_Goal of the exercise_
Look below for the line containing "camera: 175 degrees left, 5 degrees down"; from there, print each line exactly up to and including the line containing "green egg [265,409,327,481]", and stop.

_Working data_
^^^^^^^^

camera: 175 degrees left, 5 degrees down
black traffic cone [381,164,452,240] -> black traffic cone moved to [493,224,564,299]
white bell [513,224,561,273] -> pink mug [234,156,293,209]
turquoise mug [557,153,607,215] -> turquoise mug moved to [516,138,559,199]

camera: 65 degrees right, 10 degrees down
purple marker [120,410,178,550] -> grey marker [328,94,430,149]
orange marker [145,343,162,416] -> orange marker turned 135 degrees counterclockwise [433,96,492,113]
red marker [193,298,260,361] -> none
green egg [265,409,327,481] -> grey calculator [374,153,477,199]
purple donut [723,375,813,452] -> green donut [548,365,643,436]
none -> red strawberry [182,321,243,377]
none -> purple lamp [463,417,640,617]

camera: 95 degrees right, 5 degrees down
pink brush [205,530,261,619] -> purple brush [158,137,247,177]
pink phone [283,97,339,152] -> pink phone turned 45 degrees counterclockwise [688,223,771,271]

^^^^^^^^

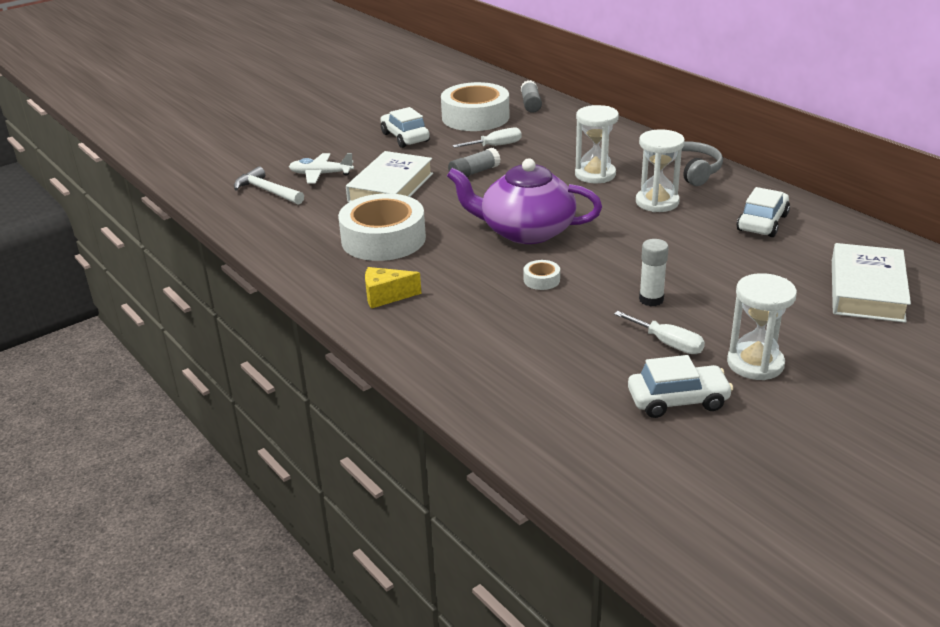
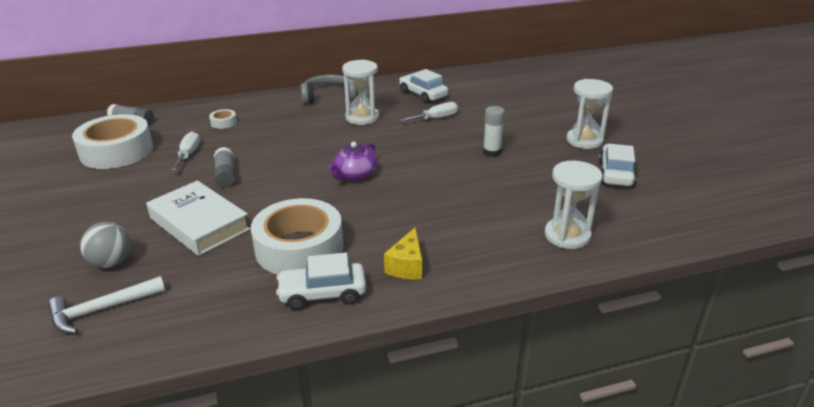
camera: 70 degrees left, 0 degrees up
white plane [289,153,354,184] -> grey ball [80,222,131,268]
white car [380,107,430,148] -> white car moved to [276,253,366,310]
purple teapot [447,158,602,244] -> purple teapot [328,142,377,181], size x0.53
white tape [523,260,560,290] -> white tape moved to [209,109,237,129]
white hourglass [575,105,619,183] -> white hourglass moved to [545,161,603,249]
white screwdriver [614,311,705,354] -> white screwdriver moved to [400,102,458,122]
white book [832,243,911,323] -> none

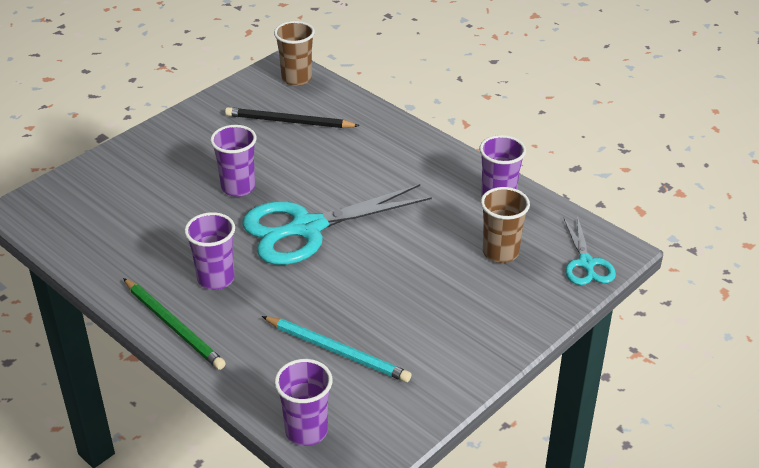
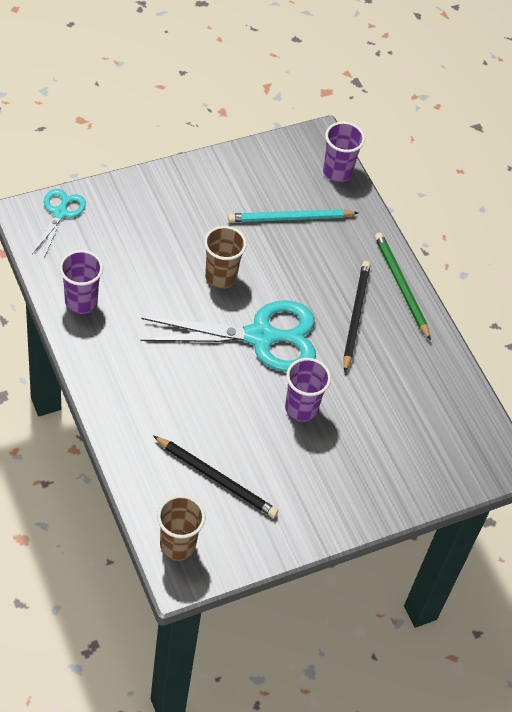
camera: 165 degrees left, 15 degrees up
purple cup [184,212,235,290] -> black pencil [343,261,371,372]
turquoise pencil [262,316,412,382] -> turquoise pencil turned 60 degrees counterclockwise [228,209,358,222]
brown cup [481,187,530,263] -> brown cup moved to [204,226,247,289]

^^^^^^^^

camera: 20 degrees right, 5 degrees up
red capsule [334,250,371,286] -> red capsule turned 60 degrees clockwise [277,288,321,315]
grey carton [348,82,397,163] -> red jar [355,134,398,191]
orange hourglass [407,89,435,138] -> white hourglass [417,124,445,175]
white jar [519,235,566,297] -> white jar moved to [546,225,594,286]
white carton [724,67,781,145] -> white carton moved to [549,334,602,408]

^^^^^^^^

_Expected output_
camera: 175 degrees left, 5 degrees down
black traffic cone [381,164,452,240] -> black traffic cone moved to [493,224,564,299]
white bell [513,224,561,273] -> pink mug [234,156,293,209]
turquoise mug [557,153,607,215] -> turquoise mug moved to [516,138,559,199]

camera: 65 degrees right, 10 degrees down
purple marker [120,410,178,550] -> grey marker [328,94,430,149]
orange marker [145,343,162,416] -> orange marker turned 135 degrees counterclockwise [433,96,492,113]
red marker [193,298,260,361] -> none
green egg [265,409,327,481] -> grey calculator [374,153,477,199]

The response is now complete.